Contour labeling entries
■ ■ ■ ■
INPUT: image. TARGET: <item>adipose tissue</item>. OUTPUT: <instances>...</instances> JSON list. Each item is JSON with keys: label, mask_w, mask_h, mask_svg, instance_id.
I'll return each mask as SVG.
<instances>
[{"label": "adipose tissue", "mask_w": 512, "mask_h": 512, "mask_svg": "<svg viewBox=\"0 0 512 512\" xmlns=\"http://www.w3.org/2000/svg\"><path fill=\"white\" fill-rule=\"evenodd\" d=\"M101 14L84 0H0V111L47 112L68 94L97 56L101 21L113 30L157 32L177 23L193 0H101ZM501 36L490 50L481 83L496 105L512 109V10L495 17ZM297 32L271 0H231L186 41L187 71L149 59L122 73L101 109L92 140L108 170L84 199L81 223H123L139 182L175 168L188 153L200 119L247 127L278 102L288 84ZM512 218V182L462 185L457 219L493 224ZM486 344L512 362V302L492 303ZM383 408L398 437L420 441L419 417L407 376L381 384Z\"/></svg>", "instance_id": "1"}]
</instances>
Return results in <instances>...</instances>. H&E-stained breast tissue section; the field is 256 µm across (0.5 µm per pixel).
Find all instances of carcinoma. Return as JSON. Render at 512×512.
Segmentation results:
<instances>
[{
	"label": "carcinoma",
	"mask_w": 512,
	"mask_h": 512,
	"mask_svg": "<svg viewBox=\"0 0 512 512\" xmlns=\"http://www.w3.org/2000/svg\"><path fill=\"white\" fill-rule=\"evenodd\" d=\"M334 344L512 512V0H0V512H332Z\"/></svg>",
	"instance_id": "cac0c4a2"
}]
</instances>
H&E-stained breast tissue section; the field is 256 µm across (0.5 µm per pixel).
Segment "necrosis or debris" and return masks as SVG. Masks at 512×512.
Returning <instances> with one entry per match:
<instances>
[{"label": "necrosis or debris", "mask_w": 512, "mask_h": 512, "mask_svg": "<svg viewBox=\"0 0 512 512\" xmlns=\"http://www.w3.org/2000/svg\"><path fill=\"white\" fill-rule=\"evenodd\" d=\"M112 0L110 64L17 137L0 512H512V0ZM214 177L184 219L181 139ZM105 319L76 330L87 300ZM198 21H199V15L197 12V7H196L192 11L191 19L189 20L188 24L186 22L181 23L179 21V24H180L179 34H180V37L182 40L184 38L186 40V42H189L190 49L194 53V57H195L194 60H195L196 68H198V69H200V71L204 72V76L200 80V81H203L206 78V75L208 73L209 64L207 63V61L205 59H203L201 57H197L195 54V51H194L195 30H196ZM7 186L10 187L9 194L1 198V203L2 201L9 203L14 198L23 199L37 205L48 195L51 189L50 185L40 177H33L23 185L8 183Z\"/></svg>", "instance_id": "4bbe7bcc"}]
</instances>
■ ■ ■ ■
TASK TO CARRY OUT:
Repeat the material above in full, exactly as it stands.

ANSWER:
INPUT: image. TARGET: <item>adipose tissue</item>. OUTPUT: <instances>...</instances> JSON list. Each item is JSON with keys: label, mask_w, mask_h, mask_svg, instance_id.
I'll return each mask as SVG.
<instances>
[{"label": "adipose tissue", "mask_w": 512, "mask_h": 512, "mask_svg": "<svg viewBox=\"0 0 512 512\" xmlns=\"http://www.w3.org/2000/svg\"><path fill=\"white\" fill-rule=\"evenodd\" d=\"M101 14L84 0H0V111L47 112L68 94L97 56L101 21L113 30L157 32L177 23L193 0H101ZM501 36L490 50L481 83L496 105L512 109V10L495 17ZM297 32L271 0H231L186 41L187 71L149 59L122 73L101 109L92 140L108 170L84 199L81 223H123L139 182L175 168L188 153L200 119L247 127L278 102L288 84ZM512 218V182L462 185L457 219L493 224ZM486 344L512 362V302L492 303ZM383 408L398 437L420 441L419 417L407 376L381 384Z\"/></svg>", "instance_id": "1"}]
</instances>
Return results in <instances>...</instances>. H&E-stained breast tissue section; the field is 256 µm across (0.5 µm per pixel).
Find all instances of carcinoma. Return as JSON. Render at 512×512.
Segmentation results:
<instances>
[{
	"label": "carcinoma",
	"mask_w": 512,
	"mask_h": 512,
	"mask_svg": "<svg viewBox=\"0 0 512 512\" xmlns=\"http://www.w3.org/2000/svg\"><path fill=\"white\" fill-rule=\"evenodd\" d=\"M334 344L512 512V0H0V512H332Z\"/></svg>",
	"instance_id": "cac0c4a2"
}]
</instances>
H&E-stained breast tissue section; the field is 256 µm across (0.5 µm per pixel).
Segment "necrosis or debris" and return masks as SVG. Masks at 512×512.
Returning <instances> with one entry per match:
<instances>
[{"label": "necrosis or debris", "mask_w": 512, "mask_h": 512, "mask_svg": "<svg viewBox=\"0 0 512 512\" xmlns=\"http://www.w3.org/2000/svg\"><path fill=\"white\" fill-rule=\"evenodd\" d=\"M112 0L110 64L17 137L0 512H512V0ZM214 177L184 219L181 139ZM105 319L76 330L87 300ZM198 21H199V15L197 12V7H196L192 11L191 19L189 20L188 24L186 22L181 23L179 21V24H180L179 34H180V37L182 40L184 38L186 40V42H189L190 49L194 53V57H195L194 60H195L196 68H198V69H200V71L204 72V76L200 80V81H203L206 78V75L208 73L209 64L207 63V61L205 59H203L201 57H197L195 54V51H194L195 30H196ZM7 186L10 187L9 194L1 198V203L2 201L9 203L14 198L23 199L37 205L48 195L51 189L50 185L40 177H33L23 185L8 183Z\"/></svg>", "instance_id": "4bbe7bcc"}]
</instances>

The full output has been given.